Task prompt: Each line from the one that contains "TR1: NPN (B" through the end of the entries should be repeated exactly, with nothing added.

Entries shown:
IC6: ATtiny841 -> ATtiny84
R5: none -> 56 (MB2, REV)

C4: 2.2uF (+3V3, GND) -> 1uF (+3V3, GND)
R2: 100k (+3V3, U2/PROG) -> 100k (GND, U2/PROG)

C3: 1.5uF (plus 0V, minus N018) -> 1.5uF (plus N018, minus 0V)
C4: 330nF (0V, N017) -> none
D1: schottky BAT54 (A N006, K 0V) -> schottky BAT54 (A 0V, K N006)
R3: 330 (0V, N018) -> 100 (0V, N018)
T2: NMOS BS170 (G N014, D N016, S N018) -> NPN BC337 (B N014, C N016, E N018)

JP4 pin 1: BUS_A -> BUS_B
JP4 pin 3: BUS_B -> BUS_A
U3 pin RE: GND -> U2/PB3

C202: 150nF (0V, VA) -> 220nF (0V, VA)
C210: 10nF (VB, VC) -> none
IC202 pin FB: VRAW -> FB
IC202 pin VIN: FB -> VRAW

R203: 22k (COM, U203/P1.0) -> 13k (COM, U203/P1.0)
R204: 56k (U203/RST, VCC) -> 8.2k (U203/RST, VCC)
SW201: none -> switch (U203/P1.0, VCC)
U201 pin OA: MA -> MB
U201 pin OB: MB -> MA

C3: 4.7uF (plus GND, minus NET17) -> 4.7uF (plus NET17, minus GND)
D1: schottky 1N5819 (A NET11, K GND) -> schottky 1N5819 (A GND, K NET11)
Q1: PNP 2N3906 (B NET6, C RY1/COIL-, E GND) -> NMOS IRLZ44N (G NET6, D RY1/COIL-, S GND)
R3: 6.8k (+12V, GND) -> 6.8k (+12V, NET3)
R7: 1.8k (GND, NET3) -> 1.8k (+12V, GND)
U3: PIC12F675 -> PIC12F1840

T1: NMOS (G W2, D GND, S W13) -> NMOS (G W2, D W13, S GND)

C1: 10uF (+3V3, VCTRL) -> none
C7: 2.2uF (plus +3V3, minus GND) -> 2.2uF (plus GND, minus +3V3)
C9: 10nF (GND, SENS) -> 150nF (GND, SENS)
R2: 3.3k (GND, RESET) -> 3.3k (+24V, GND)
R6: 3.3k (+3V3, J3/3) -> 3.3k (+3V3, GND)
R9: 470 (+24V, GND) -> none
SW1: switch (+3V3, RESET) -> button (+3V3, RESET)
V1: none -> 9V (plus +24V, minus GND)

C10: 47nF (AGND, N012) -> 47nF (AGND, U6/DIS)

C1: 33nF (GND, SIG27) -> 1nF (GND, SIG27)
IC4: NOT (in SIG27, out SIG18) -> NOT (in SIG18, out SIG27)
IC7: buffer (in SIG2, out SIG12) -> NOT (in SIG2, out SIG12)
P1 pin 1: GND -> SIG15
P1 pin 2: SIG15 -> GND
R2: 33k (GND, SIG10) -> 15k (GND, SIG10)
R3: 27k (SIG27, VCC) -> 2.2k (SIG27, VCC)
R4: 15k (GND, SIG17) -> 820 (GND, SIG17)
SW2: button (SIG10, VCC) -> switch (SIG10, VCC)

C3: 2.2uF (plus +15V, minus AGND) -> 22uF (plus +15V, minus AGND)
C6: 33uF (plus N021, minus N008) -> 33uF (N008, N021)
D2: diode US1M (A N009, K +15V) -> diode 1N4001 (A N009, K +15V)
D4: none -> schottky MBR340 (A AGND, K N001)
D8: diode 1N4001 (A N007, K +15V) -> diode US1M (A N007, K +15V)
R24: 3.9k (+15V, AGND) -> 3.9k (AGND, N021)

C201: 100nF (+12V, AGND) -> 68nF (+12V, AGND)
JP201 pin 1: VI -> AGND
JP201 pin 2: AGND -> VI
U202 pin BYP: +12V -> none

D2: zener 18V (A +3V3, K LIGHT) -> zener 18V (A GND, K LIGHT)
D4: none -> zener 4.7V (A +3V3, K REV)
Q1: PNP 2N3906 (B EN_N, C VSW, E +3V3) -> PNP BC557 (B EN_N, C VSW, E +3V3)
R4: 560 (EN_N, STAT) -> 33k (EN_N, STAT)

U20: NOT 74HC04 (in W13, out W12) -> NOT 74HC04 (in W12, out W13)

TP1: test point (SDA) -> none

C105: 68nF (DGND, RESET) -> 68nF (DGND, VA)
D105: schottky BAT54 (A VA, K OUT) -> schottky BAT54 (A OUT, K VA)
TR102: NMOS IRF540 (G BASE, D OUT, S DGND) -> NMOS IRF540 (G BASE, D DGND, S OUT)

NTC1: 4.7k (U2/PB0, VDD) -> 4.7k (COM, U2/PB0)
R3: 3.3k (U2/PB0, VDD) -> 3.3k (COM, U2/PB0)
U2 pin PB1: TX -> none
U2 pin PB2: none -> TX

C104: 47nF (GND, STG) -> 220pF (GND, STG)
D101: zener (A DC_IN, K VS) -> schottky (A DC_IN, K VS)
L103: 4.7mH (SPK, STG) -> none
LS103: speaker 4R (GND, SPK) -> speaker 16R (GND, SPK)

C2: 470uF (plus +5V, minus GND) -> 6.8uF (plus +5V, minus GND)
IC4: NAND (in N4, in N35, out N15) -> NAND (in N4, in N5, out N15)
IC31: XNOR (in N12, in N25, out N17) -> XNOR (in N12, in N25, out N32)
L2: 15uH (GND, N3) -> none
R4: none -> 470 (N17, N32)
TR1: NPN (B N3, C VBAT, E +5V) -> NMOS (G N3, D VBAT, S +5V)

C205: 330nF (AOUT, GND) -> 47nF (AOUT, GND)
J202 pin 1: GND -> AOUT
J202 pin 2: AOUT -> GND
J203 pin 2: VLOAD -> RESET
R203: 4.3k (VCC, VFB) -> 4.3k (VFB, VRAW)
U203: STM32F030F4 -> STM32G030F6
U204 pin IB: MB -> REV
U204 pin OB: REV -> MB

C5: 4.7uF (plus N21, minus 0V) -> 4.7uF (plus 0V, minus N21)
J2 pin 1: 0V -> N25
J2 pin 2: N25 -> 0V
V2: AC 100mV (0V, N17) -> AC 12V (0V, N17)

Written response:
TR1: NPN (B N3, C VBAT, E +5V) -> NMOS (G N3, D VBAT, S +5V)

C205: 330nF (AOUT, GND) -> 47nF (AOUT, GND)
J202 pin 1: GND -> AOUT
J202 pin 2: AOUT -> GND
J203 pin 2: VLOAD -> RESET
R203: 4.3k (VCC, VFB) -> 4.3k (VFB, VRAW)
U203: STM32F030F4 -> STM32G030F6
U204 pin IB: MB -> REV
U204 pin OB: REV -> MB

C5: 4.7uF (plus N21, minus 0V) -> 4.7uF (plus 0V, minus N21)
J2 pin 1: 0V -> N25
J2 pin 2: N25 -> 0V
V2: AC 100mV (0V, N17) -> AC 12V (0V, N17)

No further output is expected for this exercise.